• Your goal
Among the entries below, one line contains "The camera went 110" and another contains "The cadenas/bleu ended". Transcribe those two lines and every line between them, exactly.

--

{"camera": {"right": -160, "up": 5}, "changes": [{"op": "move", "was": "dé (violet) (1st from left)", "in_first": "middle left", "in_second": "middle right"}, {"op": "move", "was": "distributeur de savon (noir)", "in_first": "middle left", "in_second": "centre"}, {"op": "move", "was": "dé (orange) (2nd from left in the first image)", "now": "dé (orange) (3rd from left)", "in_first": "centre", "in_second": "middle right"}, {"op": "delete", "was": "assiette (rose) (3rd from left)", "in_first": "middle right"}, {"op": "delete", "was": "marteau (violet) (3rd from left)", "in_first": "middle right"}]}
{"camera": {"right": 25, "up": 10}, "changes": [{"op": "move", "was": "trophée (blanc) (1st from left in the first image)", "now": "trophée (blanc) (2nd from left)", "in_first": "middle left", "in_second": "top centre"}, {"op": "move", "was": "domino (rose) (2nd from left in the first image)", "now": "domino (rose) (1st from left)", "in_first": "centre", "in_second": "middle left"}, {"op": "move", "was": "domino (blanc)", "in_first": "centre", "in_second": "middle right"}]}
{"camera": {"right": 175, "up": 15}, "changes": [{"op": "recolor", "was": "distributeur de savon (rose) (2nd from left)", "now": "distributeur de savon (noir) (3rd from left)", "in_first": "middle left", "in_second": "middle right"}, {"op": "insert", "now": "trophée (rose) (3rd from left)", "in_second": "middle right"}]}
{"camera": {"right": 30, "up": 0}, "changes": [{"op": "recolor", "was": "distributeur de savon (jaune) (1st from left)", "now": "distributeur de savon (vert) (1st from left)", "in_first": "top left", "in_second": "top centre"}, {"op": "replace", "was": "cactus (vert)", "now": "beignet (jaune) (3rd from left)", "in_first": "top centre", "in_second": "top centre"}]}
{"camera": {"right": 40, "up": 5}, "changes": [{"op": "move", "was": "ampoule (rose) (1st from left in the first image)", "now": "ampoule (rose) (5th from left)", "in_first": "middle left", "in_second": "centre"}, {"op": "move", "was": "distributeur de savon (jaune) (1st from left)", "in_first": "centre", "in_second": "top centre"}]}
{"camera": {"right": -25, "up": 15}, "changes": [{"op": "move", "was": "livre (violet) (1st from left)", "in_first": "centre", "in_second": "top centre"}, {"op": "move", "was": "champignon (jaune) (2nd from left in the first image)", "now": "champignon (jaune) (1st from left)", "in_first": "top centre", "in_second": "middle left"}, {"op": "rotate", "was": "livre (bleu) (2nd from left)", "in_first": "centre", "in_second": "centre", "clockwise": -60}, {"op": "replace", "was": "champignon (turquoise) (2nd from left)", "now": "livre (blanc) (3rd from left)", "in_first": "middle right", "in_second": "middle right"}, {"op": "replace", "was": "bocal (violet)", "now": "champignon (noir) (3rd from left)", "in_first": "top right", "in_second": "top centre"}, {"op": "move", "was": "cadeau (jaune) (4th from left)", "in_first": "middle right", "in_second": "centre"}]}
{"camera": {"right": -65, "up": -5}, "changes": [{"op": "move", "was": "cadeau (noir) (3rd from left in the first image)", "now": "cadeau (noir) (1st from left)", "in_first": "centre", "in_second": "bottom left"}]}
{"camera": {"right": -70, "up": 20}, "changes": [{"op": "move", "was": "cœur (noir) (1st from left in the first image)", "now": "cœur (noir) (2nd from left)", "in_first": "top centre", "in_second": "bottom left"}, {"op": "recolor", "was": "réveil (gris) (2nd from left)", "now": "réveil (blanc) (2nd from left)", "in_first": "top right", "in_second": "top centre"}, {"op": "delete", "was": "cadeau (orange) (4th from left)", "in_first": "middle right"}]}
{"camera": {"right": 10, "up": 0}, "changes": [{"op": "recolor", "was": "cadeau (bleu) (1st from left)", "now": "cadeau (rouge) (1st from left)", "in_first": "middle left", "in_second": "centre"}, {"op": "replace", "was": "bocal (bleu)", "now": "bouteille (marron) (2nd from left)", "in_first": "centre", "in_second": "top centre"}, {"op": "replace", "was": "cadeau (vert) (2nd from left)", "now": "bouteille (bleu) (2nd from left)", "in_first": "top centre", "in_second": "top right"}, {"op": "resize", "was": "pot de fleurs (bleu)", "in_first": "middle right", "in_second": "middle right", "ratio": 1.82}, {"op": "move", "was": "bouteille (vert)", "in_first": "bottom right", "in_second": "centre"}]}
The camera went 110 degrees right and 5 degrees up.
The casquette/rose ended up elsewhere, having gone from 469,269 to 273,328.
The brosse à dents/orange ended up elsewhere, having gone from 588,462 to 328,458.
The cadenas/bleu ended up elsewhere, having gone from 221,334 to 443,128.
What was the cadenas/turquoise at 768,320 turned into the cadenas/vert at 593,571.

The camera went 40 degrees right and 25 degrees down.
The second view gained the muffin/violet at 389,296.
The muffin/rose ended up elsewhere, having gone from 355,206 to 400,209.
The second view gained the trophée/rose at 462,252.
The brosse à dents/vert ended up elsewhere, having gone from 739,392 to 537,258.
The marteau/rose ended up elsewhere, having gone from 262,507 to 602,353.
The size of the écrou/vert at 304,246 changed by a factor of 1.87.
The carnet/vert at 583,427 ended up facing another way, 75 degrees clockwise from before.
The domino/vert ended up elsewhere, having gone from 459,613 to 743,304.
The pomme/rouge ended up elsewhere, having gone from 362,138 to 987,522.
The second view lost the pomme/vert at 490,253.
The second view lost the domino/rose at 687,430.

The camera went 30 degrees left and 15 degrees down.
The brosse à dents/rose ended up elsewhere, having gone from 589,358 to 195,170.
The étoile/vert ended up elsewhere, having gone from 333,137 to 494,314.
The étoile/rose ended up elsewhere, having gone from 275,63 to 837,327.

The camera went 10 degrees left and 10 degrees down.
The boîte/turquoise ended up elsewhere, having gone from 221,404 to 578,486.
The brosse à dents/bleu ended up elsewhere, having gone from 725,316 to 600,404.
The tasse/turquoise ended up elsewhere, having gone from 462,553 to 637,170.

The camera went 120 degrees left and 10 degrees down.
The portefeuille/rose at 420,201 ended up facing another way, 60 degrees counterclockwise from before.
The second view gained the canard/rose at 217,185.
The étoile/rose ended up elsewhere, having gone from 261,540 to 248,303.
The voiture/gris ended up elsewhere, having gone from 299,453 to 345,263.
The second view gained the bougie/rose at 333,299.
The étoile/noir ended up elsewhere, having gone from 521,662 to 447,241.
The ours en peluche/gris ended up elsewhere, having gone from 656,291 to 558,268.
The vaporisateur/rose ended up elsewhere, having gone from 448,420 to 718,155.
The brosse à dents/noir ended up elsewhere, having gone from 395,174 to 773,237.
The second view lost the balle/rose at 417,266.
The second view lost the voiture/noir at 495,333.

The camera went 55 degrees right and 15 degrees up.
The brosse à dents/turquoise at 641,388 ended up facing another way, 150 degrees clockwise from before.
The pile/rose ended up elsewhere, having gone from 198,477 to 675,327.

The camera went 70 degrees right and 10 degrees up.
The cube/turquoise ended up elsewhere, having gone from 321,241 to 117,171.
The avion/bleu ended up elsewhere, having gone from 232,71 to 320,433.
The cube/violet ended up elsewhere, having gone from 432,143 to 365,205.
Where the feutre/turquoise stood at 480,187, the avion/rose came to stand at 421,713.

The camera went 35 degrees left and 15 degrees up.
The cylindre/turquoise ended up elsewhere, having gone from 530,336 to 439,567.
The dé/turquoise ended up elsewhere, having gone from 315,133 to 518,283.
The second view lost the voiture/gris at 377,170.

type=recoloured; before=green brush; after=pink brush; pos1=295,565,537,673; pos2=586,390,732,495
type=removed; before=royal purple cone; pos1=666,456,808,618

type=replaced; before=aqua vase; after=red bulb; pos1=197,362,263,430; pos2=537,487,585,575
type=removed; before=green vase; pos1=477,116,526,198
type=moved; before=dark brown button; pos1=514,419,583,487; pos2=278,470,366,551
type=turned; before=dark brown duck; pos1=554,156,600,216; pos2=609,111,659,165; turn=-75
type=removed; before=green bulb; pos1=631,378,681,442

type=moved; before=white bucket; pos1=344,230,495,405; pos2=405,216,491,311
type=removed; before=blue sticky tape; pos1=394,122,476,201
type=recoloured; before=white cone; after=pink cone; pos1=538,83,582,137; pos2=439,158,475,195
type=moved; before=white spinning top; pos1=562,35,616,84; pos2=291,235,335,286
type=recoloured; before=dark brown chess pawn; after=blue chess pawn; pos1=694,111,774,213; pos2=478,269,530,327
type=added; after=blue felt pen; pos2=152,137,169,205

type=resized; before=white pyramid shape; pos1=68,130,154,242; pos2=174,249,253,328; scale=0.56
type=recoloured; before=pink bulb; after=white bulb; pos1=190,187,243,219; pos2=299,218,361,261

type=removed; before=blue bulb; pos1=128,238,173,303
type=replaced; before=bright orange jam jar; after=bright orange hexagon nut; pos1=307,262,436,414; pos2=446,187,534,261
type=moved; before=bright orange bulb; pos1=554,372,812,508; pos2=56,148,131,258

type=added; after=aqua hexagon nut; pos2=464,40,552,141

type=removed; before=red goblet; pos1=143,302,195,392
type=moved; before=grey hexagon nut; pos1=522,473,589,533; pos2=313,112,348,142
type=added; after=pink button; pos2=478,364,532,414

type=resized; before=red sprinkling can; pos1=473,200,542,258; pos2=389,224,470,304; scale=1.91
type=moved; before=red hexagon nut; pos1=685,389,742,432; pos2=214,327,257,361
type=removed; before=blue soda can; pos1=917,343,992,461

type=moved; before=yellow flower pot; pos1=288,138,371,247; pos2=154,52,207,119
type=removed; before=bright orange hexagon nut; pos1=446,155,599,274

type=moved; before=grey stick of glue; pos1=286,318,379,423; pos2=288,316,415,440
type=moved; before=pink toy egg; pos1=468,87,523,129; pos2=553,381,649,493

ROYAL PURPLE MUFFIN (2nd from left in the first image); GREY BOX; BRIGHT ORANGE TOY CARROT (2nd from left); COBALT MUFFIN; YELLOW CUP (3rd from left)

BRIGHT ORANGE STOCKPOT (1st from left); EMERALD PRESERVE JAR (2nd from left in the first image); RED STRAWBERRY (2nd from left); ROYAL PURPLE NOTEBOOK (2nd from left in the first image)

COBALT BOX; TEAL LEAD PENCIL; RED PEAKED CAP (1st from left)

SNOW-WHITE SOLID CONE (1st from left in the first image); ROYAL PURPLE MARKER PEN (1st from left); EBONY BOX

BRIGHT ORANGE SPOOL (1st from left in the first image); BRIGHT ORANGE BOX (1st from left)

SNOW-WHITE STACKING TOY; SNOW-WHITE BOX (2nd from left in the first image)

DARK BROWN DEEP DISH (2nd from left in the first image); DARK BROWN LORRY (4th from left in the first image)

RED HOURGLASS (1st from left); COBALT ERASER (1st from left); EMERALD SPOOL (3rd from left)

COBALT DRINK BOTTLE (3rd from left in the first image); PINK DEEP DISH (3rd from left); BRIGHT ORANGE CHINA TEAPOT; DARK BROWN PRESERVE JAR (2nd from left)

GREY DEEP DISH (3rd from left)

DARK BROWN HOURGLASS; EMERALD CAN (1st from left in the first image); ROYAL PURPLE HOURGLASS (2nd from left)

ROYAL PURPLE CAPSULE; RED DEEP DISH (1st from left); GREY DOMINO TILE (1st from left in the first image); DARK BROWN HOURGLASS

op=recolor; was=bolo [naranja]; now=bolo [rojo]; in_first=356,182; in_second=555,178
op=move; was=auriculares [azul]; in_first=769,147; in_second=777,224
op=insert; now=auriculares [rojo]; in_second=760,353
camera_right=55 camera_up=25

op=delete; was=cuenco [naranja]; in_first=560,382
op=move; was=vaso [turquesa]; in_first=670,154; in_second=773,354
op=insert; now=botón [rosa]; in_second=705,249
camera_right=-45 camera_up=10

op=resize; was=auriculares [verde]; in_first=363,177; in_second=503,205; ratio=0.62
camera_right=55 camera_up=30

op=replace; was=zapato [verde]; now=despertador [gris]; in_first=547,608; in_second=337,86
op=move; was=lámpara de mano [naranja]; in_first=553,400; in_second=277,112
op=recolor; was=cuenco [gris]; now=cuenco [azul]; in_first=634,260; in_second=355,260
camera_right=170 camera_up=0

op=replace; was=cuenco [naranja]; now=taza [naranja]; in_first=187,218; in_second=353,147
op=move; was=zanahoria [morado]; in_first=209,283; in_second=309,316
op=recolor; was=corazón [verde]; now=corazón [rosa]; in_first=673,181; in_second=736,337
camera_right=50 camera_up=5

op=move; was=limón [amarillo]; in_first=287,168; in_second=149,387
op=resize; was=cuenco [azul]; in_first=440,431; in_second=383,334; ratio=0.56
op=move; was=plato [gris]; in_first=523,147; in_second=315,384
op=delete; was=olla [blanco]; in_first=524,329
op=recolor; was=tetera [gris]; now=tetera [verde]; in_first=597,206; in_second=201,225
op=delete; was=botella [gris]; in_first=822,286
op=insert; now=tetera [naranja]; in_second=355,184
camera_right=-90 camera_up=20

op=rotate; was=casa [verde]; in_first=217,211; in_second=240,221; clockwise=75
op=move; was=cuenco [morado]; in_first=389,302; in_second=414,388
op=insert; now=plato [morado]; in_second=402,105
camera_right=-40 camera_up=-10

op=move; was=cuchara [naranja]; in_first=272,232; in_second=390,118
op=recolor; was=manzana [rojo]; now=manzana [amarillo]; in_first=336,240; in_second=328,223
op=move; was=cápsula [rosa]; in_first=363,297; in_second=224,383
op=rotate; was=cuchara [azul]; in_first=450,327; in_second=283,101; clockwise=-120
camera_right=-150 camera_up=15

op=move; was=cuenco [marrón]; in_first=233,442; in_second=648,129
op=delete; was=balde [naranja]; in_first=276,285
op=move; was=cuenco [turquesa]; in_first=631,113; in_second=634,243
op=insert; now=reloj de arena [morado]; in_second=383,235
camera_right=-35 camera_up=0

--

• Response to this exercise
The camera went 110 degrees right and 5 degrees up.
The casquette/rose ended up elsewhere, having gone from 469,269 to 273,328.
The brosse à dents/orange ended up elsewhere, having gone from 588,462 to 328,458.
The cadenas/bleu ended up elsewhere, having gone from 221,334 to 443,128.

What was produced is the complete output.